> [WHAT TO DO]:
Each line of the data below from the one holding "R10: 2.2k (COM, VMID) -> none" to the one holding "L1: none -> 330uH (BUF2, RECT)", inclusive, is to be reproduced exactly; no other line belongs in the answer.

(INFORMATION Opens)

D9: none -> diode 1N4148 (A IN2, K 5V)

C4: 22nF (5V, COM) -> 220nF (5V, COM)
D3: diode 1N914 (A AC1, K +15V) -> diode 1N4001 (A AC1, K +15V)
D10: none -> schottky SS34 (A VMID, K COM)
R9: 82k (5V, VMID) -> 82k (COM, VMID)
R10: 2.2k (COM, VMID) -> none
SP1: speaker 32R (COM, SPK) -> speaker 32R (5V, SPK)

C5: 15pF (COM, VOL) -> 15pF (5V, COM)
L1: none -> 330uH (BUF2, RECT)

(INFORMATION Closes)
(INFORMATION Opens)

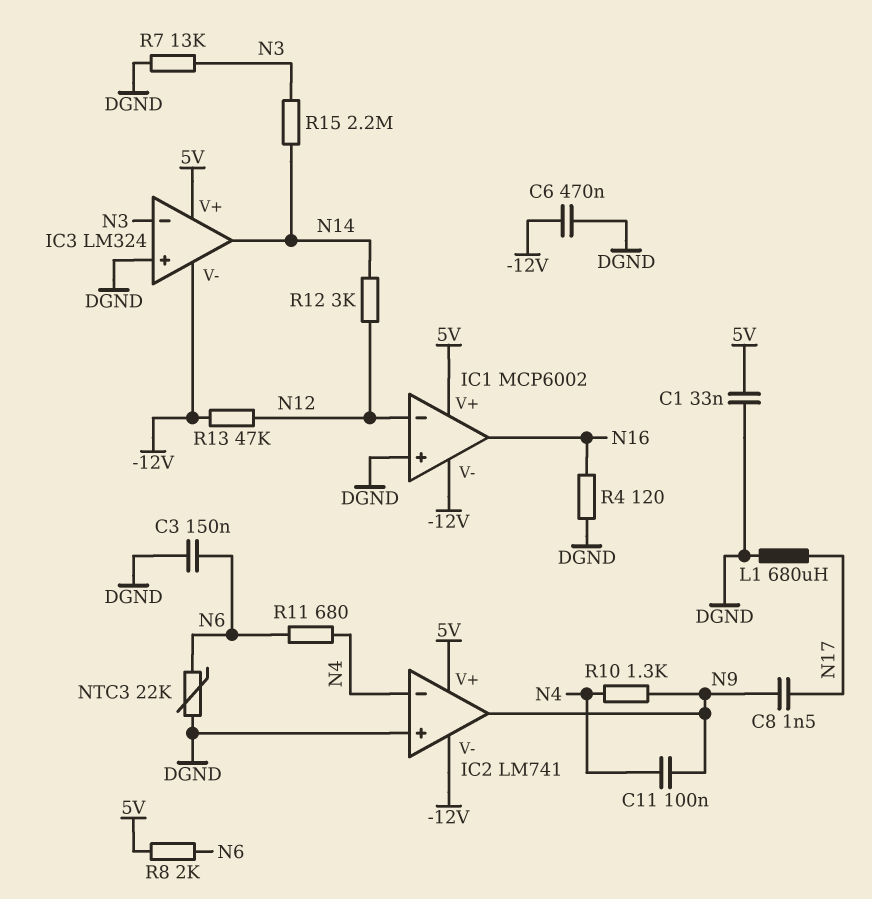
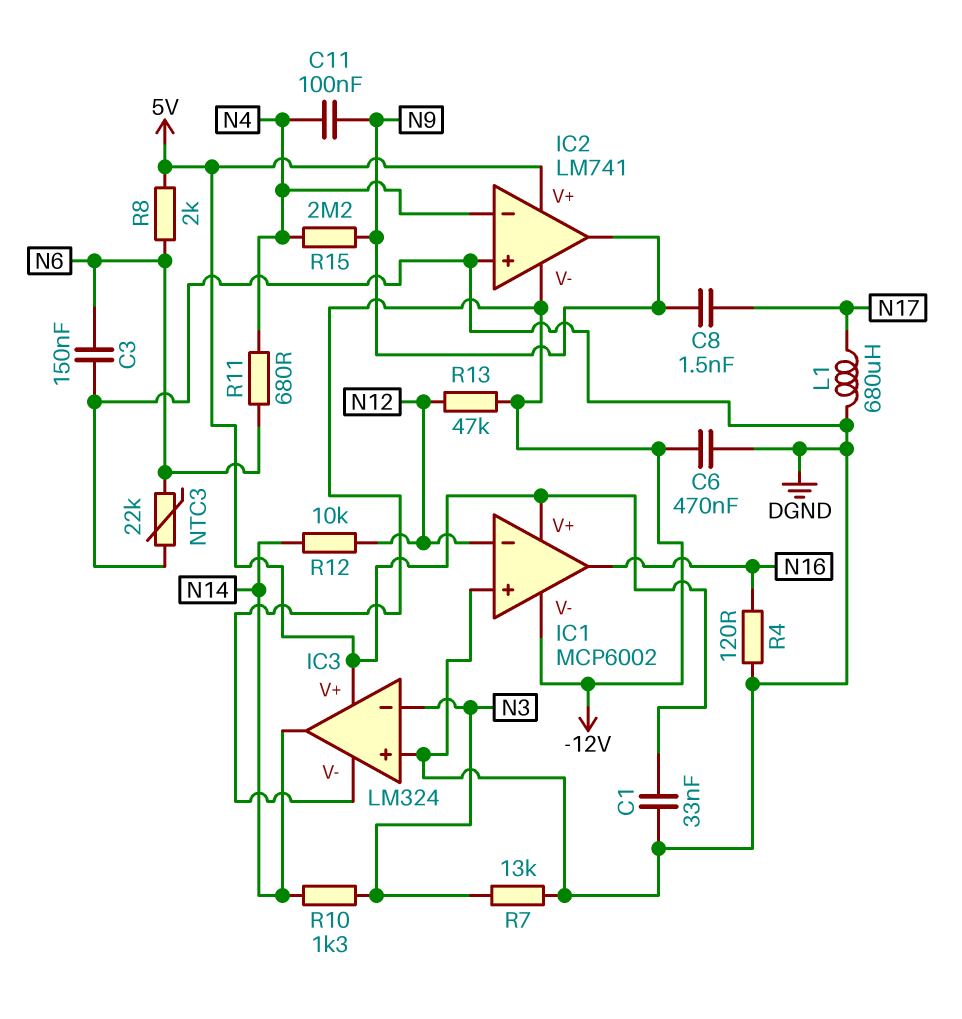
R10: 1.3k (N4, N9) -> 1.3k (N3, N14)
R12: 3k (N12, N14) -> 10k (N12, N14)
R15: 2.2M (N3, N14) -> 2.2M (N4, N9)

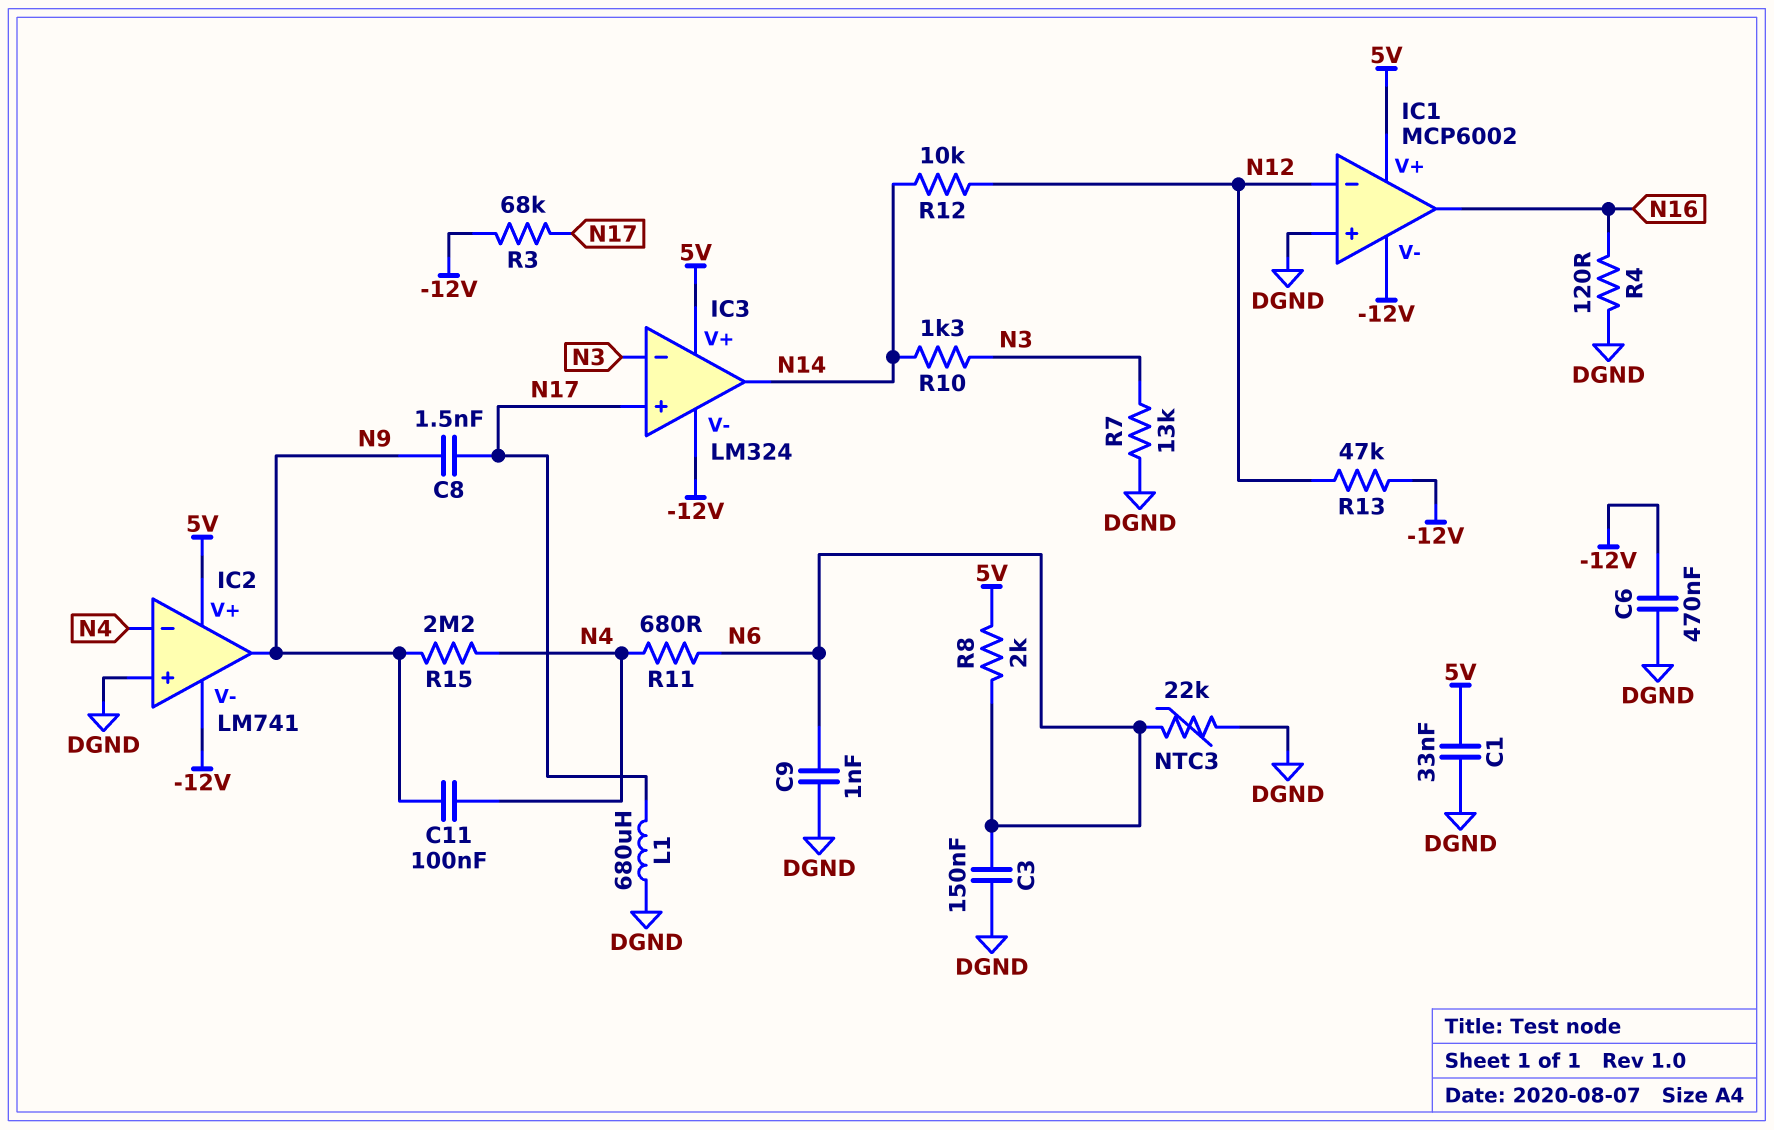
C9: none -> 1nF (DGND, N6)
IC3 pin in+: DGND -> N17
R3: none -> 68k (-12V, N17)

(INFORMATION Closes)

> [WRITTEN RESPONSE]:
R10: 2.2k (COM, VMID) -> none
SP1: speaker 32R (COM, SPK) -> speaker 32R (5V, SPK)

C5: 15pF (COM, VOL) -> 15pF (5V, COM)
L1: none -> 330uH (BUF2, RECT)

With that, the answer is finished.